* _What you should do_: Set down all of the records exactly.

*** Supplied material Section Begins ***

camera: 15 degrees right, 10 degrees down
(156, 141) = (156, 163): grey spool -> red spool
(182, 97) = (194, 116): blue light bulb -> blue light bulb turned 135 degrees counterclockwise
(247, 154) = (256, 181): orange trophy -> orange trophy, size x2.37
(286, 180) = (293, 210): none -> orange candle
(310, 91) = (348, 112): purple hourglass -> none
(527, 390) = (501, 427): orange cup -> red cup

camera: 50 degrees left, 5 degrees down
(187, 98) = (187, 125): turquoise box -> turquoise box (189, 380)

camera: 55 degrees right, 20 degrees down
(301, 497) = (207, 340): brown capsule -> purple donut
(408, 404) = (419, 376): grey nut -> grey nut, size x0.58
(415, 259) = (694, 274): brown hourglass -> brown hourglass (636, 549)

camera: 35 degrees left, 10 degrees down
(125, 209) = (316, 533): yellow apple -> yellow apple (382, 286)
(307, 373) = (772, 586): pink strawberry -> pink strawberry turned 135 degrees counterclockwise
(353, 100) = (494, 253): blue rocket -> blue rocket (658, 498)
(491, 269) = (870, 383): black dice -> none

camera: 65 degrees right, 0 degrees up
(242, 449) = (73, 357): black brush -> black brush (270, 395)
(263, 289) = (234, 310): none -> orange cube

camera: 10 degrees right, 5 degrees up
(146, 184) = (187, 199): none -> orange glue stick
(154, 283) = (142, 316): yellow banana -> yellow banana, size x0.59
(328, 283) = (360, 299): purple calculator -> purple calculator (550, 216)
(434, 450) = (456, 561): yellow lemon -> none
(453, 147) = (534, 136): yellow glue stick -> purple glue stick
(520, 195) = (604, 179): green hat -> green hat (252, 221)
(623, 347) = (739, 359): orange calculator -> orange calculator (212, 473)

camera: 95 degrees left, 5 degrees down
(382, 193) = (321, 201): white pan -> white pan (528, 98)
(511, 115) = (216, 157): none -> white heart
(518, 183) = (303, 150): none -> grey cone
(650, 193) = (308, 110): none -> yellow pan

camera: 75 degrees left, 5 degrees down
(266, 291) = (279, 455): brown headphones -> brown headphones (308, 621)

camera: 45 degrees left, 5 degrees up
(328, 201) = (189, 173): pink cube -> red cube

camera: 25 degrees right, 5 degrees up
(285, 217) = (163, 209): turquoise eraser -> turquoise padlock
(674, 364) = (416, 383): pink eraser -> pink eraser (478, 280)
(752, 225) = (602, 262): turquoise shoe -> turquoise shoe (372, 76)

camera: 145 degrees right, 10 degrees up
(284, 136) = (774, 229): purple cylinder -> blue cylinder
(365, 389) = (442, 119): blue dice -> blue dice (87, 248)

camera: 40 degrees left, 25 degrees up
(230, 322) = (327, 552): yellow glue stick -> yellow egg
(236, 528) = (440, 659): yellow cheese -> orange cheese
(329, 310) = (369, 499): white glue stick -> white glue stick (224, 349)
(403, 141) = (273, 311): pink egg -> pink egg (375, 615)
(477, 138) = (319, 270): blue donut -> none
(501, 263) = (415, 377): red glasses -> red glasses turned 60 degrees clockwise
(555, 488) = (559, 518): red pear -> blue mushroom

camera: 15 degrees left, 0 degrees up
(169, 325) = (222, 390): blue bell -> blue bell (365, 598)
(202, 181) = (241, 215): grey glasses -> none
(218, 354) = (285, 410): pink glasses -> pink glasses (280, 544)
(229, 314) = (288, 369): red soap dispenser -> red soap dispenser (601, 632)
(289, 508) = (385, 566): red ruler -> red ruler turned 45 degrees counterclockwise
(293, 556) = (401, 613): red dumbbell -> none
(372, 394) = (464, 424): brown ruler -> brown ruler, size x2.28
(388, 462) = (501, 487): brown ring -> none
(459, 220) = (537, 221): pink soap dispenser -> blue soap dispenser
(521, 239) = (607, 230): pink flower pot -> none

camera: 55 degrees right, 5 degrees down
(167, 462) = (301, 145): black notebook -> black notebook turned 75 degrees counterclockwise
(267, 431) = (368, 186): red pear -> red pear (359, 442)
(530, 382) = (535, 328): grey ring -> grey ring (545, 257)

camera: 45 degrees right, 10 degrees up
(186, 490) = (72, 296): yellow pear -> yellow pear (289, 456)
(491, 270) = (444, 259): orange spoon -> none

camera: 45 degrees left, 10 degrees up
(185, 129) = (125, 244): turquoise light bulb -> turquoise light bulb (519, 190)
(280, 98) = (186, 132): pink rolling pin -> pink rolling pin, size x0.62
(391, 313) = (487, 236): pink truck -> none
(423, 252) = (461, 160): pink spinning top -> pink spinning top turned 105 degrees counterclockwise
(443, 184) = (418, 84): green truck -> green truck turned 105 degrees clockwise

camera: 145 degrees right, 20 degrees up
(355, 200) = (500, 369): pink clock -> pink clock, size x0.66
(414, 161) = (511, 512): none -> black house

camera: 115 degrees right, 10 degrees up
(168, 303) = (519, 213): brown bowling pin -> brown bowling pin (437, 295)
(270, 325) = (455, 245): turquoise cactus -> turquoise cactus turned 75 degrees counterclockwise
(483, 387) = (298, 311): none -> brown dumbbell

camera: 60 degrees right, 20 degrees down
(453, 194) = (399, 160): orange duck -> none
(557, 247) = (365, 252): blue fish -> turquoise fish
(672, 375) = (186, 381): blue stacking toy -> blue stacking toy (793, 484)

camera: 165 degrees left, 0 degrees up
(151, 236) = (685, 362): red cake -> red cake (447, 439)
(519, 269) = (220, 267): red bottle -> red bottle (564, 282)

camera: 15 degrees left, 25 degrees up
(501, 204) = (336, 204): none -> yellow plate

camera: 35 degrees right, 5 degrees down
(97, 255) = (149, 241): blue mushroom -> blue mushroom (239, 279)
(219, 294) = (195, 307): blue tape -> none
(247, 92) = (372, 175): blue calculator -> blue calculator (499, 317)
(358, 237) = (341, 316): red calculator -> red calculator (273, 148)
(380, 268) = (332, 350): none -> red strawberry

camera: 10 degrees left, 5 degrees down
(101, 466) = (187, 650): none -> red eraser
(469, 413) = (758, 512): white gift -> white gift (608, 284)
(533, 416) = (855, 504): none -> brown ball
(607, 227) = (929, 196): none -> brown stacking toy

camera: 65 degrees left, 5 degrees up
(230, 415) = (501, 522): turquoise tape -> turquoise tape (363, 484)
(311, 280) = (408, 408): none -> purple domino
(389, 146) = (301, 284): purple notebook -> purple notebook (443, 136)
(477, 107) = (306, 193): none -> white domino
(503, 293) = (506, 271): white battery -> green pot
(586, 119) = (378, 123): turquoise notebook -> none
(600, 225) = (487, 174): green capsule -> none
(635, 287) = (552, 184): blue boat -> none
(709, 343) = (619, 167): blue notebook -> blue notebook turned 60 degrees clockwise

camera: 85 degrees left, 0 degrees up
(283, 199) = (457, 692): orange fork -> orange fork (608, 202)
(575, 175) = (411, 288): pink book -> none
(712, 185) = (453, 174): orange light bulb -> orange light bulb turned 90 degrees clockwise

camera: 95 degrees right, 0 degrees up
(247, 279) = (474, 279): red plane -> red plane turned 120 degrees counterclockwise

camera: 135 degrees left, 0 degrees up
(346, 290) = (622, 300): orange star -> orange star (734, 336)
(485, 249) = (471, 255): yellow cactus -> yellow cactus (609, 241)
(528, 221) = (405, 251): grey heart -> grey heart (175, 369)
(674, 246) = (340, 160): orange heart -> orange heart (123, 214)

*** Supplied material Section Ends ***

* _Solution to this problem_:
camera: 15 degrees right, 10 degrees down
(156, 141) = (156, 163): grey spool -> red spool
(182, 97) = (194, 116): blue light bulb -> blue light bulb turned 135 degrees counterclockwise
(247, 154) = (256, 181): orange trophy -> orange trophy, size x2.37
(286, 180) = (293, 210): none -> orange candle
(310, 91) = (348, 112): purple hourglass -> none
(527, 390) = (501, 427): orange cup -> red cup

camera: 50 degrees left, 5 degrees down
(187, 98) = (187, 125): turquoise box -> turquoise box (189, 380)

camera: 55 degrees right, 20 degrees down
(301, 497) = (207, 340): brown capsule -> purple donut
(408, 404) = (419, 376): grey nut -> grey nut, size x0.58
(415, 259) = (694, 274): brown hourglass -> brown hourglass (636, 549)

camera: 35 degrees left, 10 degrees down
(125, 209) = (316, 533): yellow apple -> yellow apple (382, 286)
(307, 373) = (772, 586): pink strawberry -> pink strawberry turned 135 degrees counterclockwise
(353, 100) = (494, 253): blue rocket -> blue rocket (658, 498)
(491, 269) = (870, 383): black dice -> none

camera: 65 degrees right, 0 degrees up
(242, 449) = (73, 357): black brush -> black brush (270, 395)
(263, 289) = (234, 310): none -> orange cube

camera: 10 degrees right, 5 degrees up
(146, 184) = (187, 199): none -> orange glue stick
(154, 283) = (142, 316): yellow banana -> yellow banana, size x0.59
(328, 283) = (360, 299): purple calculator -> purple calculator (550, 216)
(434, 450) = (456, 561): yellow lemon -> none
(453, 147) = (534, 136): yellow glue stick -> purple glue stick
(520, 195) = (604, 179): green hat -> green hat (252, 221)
(623, 347) = (739, 359): orange calculator -> orange calculator (212, 473)

camera: 95 degrees left, 5 degrees down
(382, 193) = (321, 201): white pan -> white pan (528, 98)
(511, 115) = (216, 157): none -> white heart
(518, 183) = (303, 150): none -> grey cone
(650, 193) = (308, 110): none -> yellow pan

camera: 75 degrees left, 5 degrees down
(266, 291) = (279, 455): brown headphones -> brown headphones (308, 621)

camera: 45 degrees left, 5 degrees up
(328, 201) = (189, 173): pink cube -> red cube

camera: 25 degrees right, 5 degrees up
(285, 217) = (163, 209): turquoise eraser -> turquoise padlock
(674, 364) = (416, 383): pink eraser -> pink eraser (478, 280)
(752, 225) = (602, 262): turquoise shoe -> turquoise shoe (372, 76)

camera: 145 degrees right, 10 degrees up
(284, 136) = (774, 229): purple cylinder -> blue cylinder
(365, 389) = (442, 119): blue dice -> blue dice (87, 248)

camera: 40 degrees left, 25 degrees up
(230, 322) = (327, 552): yellow glue stick -> yellow egg
(236, 528) = (440, 659): yellow cheese -> orange cheese
(329, 310) = (369, 499): white glue stick -> white glue stick (224, 349)
(403, 141) = (273, 311): pink egg -> pink egg (375, 615)
(477, 138) = (319, 270): blue donut -> none
(501, 263) = (415, 377): red glasses -> red glasses turned 60 degrees clockwise
(555, 488) = (559, 518): red pear -> blue mushroom

camera: 15 degrees left, 0 degrees up
(169, 325) = (222, 390): blue bell -> blue bell (365, 598)
(202, 181) = (241, 215): grey glasses -> none
(218, 354) = (285, 410): pink glasses -> pink glasses (280, 544)
(229, 314) = (288, 369): red soap dispenser -> red soap dispenser (601, 632)
(289, 508) = (385, 566): red ruler -> red ruler turned 45 degrees counterclockwise
(293, 556) = (401, 613): red dumbbell -> none
(372, 394) = (464, 424): brown ruler -> brown ruler, size x2.28
(388, 462) = (501, 487): brown ring -> none
(459, 220) = (537, 221): pink soap dispenser -> blue soap dispenser
(521, 239) = (607, 230): pink flower pot -> none

camera: 55 degrees right, 5 degrees down
(167, 462) = (301, 145): black notebook -> black notebook turned 75 degrees counterclockwise
(267, 431) = (368, 186): red pear -> red pear (359, 442)
(530, 382) = (535, 328): grey ring -> grey ring (545, 257)

camera: 45 degrees right, 10 degrees up
(186, 490) = (72, 296): yellow pear -> yellow pear (289, 456)
(491, 270) = (444, 259): orange spoon -> none

camera: 45 degrees left, 10 degrees up
(185, 129) = (125, 244): turquoise light bulb -> turquoise light bulb (519, 190)
(280, 98) = (186, 132): pink rolling pin -> pink rolling pin, size x0.62
(391, 313) = (487, 236): pink truck -> none
(423, 252) = (461, 160): pink spinning top -> pink spinning top turned 105 degrees counterclockwise
(443, 184) = (418, 84): green truck -> green truck turned 105 degrees clockwise

camera: 145 degrees right, 20 degrees up
(355, 200) = (500, 369): pink clock -> pink clock, size x0.66
(414, 161) = (511, 512): none -> black house

camera: 115 degrees right, 10 degrees up
(168, 303) = (519, 213): brown bowling pin -> brown bowling pin (437, 295)
(270, 325) = (455, 245): turquoise cactus -> turquoise cactus turned 75 degrees counterclockwise
(483, 387) = (298, 311): none -> brown dumbbell

camera: 60 degrees right, 20 degrees down
(453, 194) = (399, 160): orange duck -> none
(557, 247) = (365, 252): blue fish -> turquoise fish
(672, 375) = (186, 381): blue stacking toy -> blue stacking toy (793, 484)

camera: 165 degrees left, 0 degrees up
(151, 236) = (685, 362): red cake -> red cake (447, 439)
(519, 269) = (220, 267): red bottle -> red bottle (564, 282)

camera: 15 degrees left, 25 degrees up
(501, 204) = (336, 204): none -> yellow plate

camera: 35 degrees right, 5 degrees down
(97, 255) = (149, 241): blue mushroom -> blue mushroom (239, 279)
(219, 294) = (195, 307): blue tape -> none
(247, 92) = (372, 175): blue calculator -> blue calculator (499, 317)
(358, 237) = (341, 316): red calculator -> red calculator (273, 148)
(380, 268) = (332, 350): none -> red strawberry

camera: 10 degrees left, 5 degrees down
(101, 466) = (187, 650): none -> red eraser
(469, 413) = (758, 512): white gift -> white gift (608, 284)
(533, 416) = (855, 504): none -> brown ball
(607, 227) = (929, 196): none -> brown stacking toy

camera: 65 degrees left, 5 degrees up
(230, 415) = (501, 522): turquoise tape -> turquoise tape (363, 484)
(311, 280) = (408, 408): none -> purple domino
(389, 146) = (301, 284): purple notebook -> purple notebook (443, 136)
(477, 107) = (306, 193): none -> white domino
(503, 293) = (506, 271): white battery -> green pot
(586, 119) = (378, 123): turquoise notebook -> none
(600, 225) = (487, 174): green capsule -> none
(635, 287) = (552, 184): blue boat -> none
(709, 343) = (619, 167): blue notebook -> blue notebook turned 60 degrees clockwise

camera: 85 degrees left, 0 degrees up
(283, 199) = (457, 692): orange fork -> orange fork (608, 202)
(575, 175) = (411, 288): pink book -> none
(712, 185) = (453, 174): orange light bulb -> orange light bulb turned 90 degrees clockwise

camera: 95 degrees right, 0 degrees up
(247, 279) = (474, 279): red plane -> red plane turned 120 degrees counterclockwise

camera: 135 degrees left, 0 degrees up
(346, 290) = (622, 300): orange star -> orange star (734, 336)
(485, 249) = (471, 255): yellow cactus -> yellow cactus (609, 241)
(528, 221) = (405, 251): grey heart -> grey heart (175, 369)
(674, 246) = (340, 160): orange heart -> orange heart (123, 214)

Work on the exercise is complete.